DIRECTIONS: In the listing below, locate the lines that hold "tournevis" and copy them.
### PROVIDED RECORDS
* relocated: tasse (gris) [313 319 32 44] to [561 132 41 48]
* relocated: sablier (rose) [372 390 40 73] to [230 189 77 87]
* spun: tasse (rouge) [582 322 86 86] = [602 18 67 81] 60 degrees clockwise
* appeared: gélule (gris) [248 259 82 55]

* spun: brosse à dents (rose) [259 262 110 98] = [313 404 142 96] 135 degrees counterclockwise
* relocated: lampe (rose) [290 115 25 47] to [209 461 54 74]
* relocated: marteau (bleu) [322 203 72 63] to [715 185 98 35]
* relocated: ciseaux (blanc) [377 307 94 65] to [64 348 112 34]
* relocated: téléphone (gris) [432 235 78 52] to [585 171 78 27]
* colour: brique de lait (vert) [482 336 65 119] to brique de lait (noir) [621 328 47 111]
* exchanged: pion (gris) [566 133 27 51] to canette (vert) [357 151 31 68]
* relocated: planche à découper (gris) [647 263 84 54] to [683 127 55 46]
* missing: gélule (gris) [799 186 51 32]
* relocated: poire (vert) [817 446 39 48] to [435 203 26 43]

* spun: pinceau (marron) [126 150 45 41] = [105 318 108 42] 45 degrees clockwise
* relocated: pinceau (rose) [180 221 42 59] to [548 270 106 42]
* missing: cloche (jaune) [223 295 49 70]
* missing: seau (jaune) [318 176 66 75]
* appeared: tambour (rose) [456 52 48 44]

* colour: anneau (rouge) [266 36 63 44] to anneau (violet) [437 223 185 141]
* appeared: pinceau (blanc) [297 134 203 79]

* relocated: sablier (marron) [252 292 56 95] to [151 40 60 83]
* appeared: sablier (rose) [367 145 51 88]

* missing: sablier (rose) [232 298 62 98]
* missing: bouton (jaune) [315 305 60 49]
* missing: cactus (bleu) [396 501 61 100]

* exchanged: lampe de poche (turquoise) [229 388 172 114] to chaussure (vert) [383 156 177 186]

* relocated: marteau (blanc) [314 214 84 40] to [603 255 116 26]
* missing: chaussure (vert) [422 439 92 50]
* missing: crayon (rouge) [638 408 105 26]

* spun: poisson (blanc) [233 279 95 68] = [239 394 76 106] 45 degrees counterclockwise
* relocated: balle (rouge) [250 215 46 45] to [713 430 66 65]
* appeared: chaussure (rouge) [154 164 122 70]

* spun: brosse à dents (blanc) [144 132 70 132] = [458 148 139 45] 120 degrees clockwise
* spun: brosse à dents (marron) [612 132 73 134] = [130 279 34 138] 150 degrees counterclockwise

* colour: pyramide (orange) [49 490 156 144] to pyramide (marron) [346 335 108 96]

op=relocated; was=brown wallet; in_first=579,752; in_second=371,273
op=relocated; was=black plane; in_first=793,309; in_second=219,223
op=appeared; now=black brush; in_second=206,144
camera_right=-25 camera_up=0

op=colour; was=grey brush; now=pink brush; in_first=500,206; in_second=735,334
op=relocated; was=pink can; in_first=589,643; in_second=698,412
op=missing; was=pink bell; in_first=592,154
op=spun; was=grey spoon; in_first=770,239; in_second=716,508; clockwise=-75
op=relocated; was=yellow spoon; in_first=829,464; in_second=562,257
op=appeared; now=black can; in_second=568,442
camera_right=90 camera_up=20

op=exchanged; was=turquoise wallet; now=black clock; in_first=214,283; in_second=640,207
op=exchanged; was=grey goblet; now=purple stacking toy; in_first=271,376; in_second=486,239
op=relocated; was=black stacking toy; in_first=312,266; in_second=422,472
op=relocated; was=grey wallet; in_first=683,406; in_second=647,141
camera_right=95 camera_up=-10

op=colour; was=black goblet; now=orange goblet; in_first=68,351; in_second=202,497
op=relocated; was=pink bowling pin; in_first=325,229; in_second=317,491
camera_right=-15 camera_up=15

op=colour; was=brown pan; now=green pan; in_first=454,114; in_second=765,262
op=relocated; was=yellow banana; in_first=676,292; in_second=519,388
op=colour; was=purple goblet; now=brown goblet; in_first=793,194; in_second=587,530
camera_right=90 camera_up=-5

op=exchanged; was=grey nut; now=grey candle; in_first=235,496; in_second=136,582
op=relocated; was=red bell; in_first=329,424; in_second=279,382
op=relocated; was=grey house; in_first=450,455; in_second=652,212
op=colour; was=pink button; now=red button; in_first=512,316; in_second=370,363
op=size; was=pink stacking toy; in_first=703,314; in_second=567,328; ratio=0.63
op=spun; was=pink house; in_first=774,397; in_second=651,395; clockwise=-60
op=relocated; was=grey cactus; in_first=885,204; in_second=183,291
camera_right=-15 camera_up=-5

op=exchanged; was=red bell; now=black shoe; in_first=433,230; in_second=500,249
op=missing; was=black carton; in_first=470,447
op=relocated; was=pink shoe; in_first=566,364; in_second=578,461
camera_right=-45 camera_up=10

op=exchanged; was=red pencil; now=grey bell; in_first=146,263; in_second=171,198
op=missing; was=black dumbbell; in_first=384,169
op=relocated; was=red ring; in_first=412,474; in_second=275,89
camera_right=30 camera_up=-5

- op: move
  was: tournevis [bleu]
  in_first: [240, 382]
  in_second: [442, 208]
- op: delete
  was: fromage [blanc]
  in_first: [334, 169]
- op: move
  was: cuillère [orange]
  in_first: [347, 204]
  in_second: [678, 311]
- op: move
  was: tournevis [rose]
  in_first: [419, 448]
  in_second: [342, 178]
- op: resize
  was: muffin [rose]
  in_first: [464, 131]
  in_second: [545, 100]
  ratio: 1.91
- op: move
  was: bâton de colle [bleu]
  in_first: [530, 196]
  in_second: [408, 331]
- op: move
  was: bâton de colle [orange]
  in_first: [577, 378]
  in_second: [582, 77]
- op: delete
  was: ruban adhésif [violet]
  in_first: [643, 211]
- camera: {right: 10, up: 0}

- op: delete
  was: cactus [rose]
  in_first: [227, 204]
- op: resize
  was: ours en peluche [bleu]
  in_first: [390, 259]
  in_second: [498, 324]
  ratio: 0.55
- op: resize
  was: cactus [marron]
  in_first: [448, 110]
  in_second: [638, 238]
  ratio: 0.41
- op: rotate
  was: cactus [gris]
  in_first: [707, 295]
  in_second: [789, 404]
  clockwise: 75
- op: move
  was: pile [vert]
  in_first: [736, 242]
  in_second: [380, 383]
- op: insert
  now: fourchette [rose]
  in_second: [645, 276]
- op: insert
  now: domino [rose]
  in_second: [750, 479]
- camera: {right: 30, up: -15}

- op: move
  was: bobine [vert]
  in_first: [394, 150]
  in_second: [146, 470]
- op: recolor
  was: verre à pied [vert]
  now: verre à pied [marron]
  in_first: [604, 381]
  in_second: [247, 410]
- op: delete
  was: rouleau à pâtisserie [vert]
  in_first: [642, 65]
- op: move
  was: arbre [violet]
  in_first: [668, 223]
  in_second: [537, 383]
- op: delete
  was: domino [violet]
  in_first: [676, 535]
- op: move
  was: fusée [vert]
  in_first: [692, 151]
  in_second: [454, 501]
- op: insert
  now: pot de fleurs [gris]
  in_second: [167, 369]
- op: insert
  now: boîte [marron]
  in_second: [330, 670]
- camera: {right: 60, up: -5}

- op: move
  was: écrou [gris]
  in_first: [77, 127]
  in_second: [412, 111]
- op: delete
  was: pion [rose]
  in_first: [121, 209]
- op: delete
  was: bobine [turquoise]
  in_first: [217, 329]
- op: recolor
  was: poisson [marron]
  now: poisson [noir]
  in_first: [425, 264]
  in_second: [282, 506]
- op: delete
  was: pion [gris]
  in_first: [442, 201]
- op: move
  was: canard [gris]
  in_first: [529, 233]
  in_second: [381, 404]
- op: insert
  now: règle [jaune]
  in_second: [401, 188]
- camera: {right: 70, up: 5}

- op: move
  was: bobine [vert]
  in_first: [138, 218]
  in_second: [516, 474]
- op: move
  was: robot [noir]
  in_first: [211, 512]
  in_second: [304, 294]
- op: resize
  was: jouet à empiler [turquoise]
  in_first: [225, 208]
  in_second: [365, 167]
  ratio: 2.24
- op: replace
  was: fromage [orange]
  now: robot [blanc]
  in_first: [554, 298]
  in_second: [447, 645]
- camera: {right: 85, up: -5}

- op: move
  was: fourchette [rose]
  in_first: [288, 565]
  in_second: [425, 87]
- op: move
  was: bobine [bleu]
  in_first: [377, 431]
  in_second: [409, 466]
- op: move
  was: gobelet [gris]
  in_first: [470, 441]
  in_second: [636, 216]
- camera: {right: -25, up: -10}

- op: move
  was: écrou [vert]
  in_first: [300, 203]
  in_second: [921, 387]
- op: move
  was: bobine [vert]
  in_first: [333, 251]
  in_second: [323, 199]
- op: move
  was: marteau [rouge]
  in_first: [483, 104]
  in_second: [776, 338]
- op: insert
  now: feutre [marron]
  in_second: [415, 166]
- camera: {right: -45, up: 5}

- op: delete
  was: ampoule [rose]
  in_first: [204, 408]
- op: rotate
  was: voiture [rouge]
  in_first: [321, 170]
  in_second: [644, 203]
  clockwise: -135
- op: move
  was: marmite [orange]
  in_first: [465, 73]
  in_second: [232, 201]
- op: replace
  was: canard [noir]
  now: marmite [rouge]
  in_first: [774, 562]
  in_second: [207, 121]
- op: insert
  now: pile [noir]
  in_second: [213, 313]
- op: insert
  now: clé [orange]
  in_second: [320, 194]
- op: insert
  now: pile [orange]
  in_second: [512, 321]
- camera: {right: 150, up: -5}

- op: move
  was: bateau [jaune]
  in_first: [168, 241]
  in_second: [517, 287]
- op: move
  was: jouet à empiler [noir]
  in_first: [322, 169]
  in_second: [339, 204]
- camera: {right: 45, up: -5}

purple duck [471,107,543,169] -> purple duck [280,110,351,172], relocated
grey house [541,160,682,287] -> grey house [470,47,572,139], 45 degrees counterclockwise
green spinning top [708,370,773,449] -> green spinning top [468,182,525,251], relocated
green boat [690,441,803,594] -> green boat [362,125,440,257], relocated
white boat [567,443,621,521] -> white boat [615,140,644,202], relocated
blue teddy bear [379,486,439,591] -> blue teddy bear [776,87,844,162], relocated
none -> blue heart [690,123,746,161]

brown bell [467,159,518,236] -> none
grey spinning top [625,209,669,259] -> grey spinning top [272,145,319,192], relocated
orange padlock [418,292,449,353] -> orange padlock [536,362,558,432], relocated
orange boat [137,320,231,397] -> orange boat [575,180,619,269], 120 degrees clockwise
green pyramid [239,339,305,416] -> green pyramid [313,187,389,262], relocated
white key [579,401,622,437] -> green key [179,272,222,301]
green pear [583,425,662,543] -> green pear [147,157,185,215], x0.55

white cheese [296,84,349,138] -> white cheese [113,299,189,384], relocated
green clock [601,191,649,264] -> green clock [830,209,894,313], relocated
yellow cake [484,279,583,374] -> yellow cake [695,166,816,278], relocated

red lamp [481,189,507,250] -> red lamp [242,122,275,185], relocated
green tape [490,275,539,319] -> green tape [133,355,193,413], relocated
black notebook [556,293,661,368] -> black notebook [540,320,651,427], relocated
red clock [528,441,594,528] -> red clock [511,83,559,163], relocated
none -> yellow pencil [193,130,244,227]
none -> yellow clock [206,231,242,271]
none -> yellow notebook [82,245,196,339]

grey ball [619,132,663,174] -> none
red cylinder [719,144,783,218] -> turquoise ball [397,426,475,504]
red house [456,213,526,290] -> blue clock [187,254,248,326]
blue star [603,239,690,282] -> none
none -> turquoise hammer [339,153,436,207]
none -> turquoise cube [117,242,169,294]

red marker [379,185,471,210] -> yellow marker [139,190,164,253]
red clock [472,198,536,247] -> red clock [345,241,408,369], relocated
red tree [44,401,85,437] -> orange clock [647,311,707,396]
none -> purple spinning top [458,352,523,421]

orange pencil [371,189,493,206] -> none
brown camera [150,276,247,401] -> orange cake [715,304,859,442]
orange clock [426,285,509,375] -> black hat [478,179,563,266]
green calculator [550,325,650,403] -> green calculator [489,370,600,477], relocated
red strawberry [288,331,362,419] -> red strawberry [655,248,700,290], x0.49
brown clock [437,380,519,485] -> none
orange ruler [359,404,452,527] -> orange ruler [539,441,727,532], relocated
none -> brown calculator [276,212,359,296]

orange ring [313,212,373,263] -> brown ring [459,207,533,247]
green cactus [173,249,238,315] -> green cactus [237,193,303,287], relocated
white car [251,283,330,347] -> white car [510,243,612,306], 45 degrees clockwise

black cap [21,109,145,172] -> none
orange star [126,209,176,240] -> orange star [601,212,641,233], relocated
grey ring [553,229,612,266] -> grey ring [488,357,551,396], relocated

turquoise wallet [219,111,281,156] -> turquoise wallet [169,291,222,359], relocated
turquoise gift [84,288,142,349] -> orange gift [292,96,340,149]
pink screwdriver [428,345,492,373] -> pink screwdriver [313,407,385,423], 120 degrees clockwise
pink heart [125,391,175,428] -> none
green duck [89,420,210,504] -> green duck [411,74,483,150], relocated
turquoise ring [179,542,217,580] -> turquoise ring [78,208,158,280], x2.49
######
ANSWER BOX:
  was: tournevis [bleu]
  was: tournevis [rose]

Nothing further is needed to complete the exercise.